» Required action: Write all entries out exactly, images excluded.

Revision comparison data:
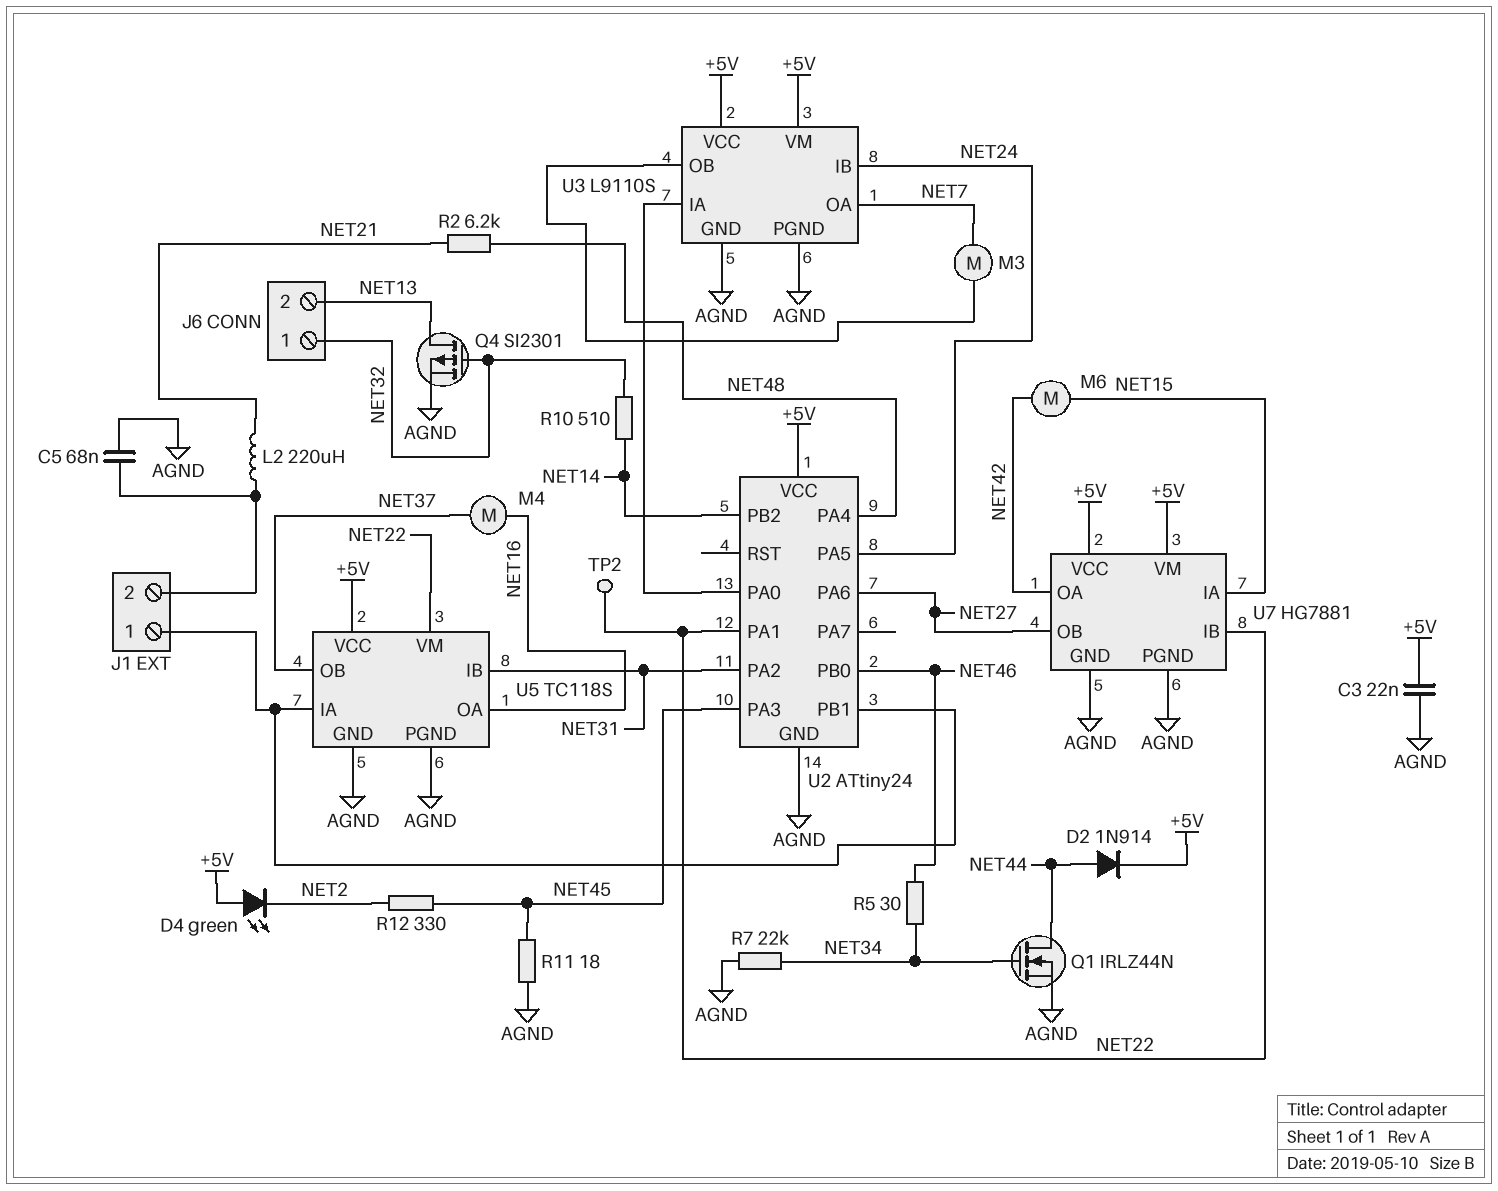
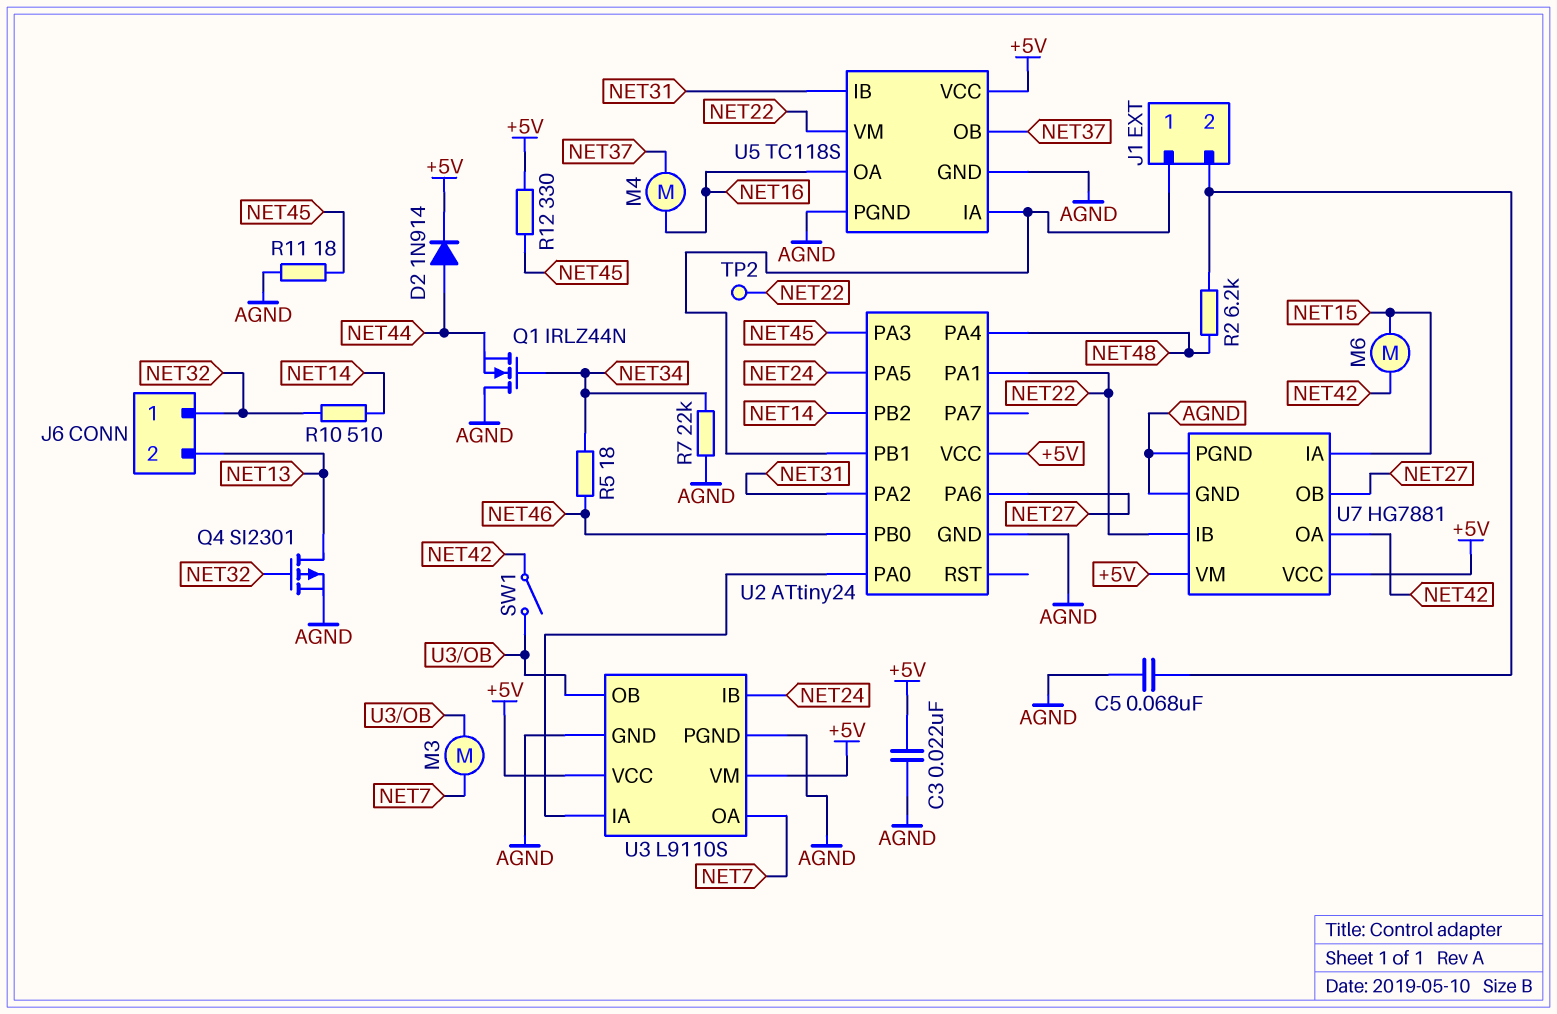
D4: LED green (A +5V, K NET2) -> none
L2: 220uH (J1/2, NET21) -> none
Q1: NMOS IRLZ44N (G NET34, D NET44, S AGND) -> NMOS IRLZ44N (G NET34, D AGND, S NET44)
R2: 6.2k (NET21, NET48) -> 6.2k (J1/2, NET48)
R5: 30 (NET34, NET46) -> 18 (NET34, NET46)
R12: 330 (NET2, NET45) -> 330 (+5V, NET45)
SW1: none -> switch (NET42, U3/OB)

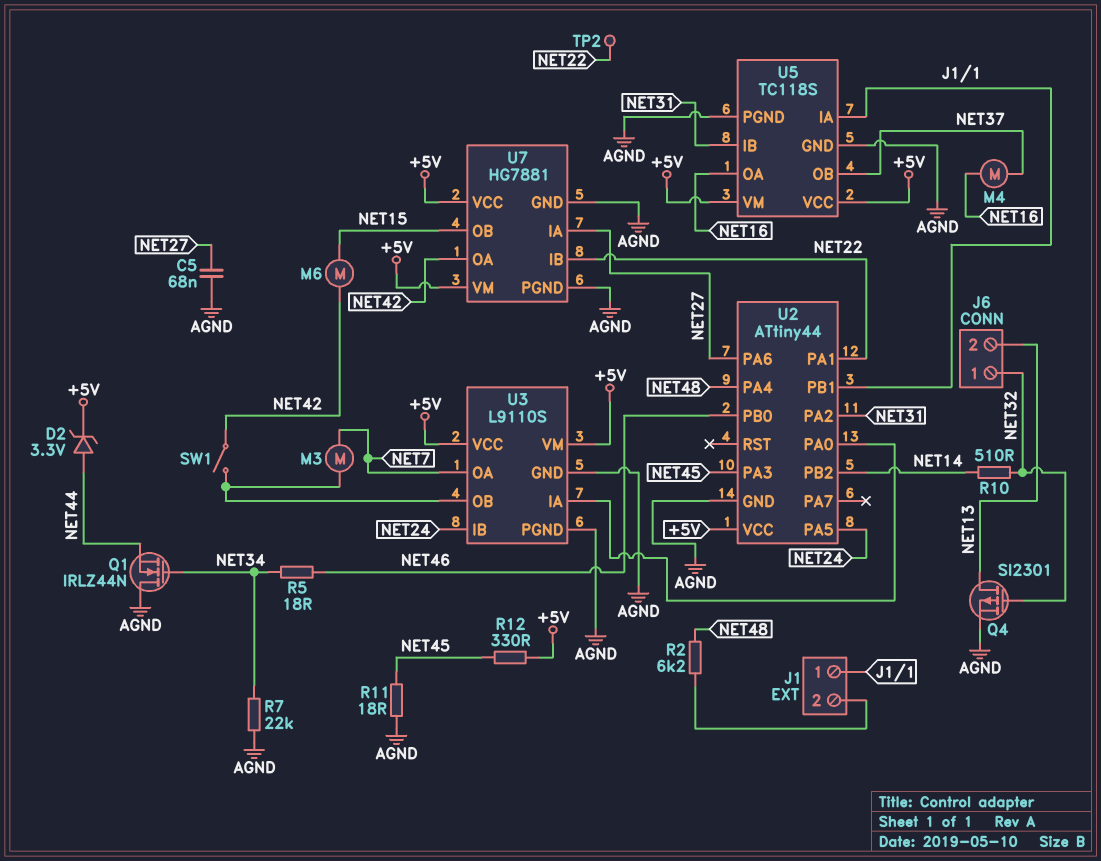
C3: 22nF (+5V, AGND) -> none
C5: 68nF (AGND, J1/2) -> 68nF (AGND, NET27)
D2: diode 1N914 (A NET44, K +5V) -> zener 3.3V (A NET44, K +5V)
U2: ATtiny24 -> ATtiny44
U5 pin VM: NET22 -> +5V
U7 pin IA: NET15 -> NET27
U7 pin OB: NET27 -> NET15

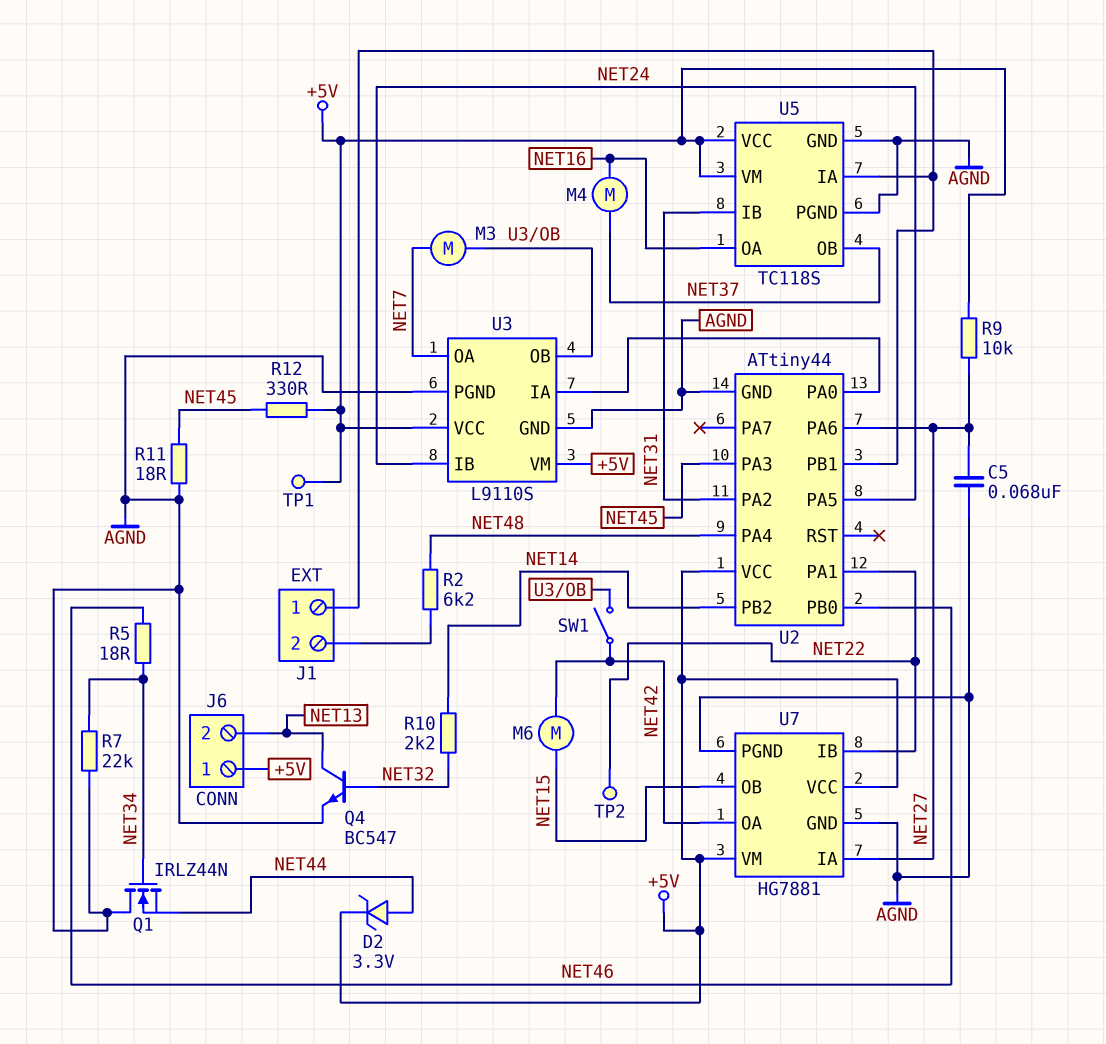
J6 pin 1: NET32 -> +5V
Q4: PMOS SI2301 (G NET32, D NET13, S AGND) -> NPN BC547 (B NET32, C NET13, E AGND)
R9: none -> 10k (+5V, NET27)
R10: 510 (NET14, NET32) -> 2.2k (NET14, NET32)
TP1: none -> test point (+5V)

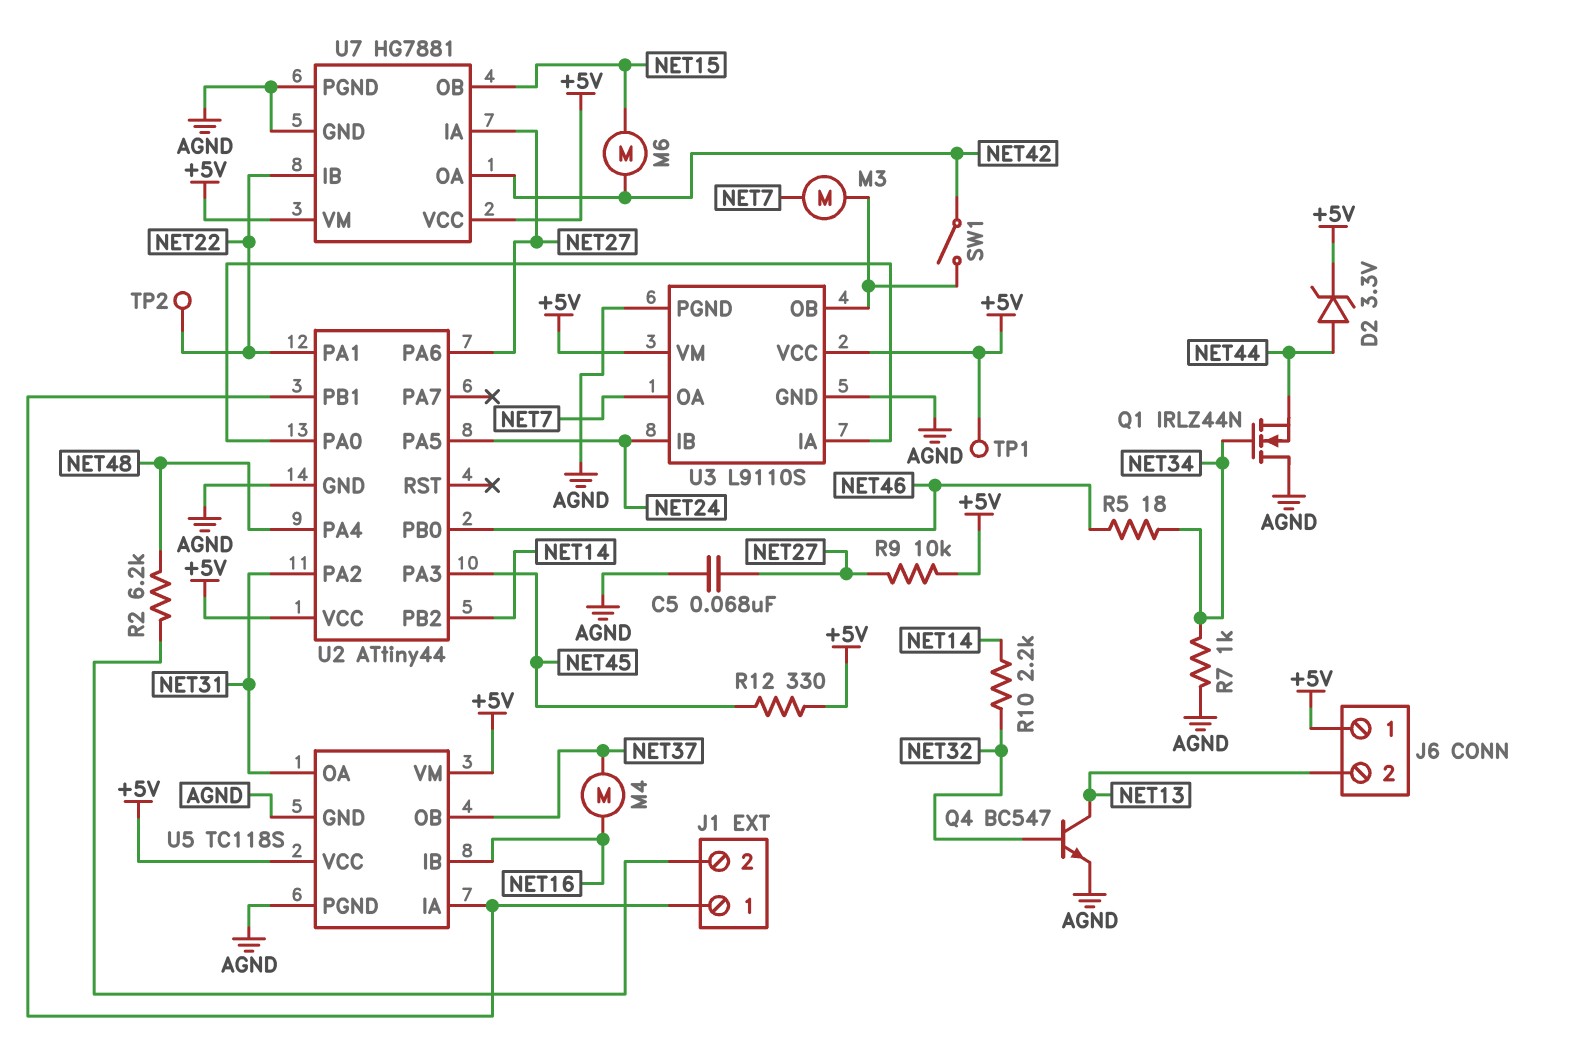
R7: 22k (AGND, NET34) -> 1k (AGND, NET34)
R11: 18 (AGND, NET45) -> none
U5 pin IB: NET31 -> NET16
U5 pin OA: NET16 -> NET31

» Your response:
D4: LED green (A +5V, K NET2) -> none
L2: 220uH (J1/2, NET21) -> none
Q1: NMOS IRLZ44N (G NET34, D NET44, S AGND) -> NMOS IRLZ44N (G NET34, D AGND, S NET44)
R2: 6.2k (NET21, NET48) -> 6.2k (J1/2, NET48)
R5: 30 (NET34, NET46) -> 18 (NET34, NET46)
R12: 330 (NET2, NET45) -> 330 (+5V, NET45)
SW1: none -> switch (NET42, U3/OB)

C3: 22nF (+5V, AGND) -> none
C5: 68nF (AGND, J1/2) -> 68nF (AGND, NET27)
D2: diode 1N914 (A NET44, K +5V) -> zener 3.3V (A NET44, K +5V)
U2: ATtiny24 -> ATtiny44
U5 pin VM: NET22 -> +5V
U7 pin IA: NET15 -> NET27
U7 pin OB: NET27 -> NET15

J6 pin 1: NET32 -> +5V
Q4: PMOS SI2301 (G NET32, D NET13, S AGND) -> NPN BC547 (B NET32, C NET13, E AGND)
R9: none -> 10k (+5V, NET27)
R10: 510 (NET14, NET32) -> 2.2k (NET14, NET32)
TP1: none -> test point (+5V)

R7: 22k (AGND, NET34) -> 1k (AGND, NET34)
R11: 18 (AGND, NET45) -> none
U5 pin IB: NET31 -> NET16
U5 pin OA: NET16 -> NET31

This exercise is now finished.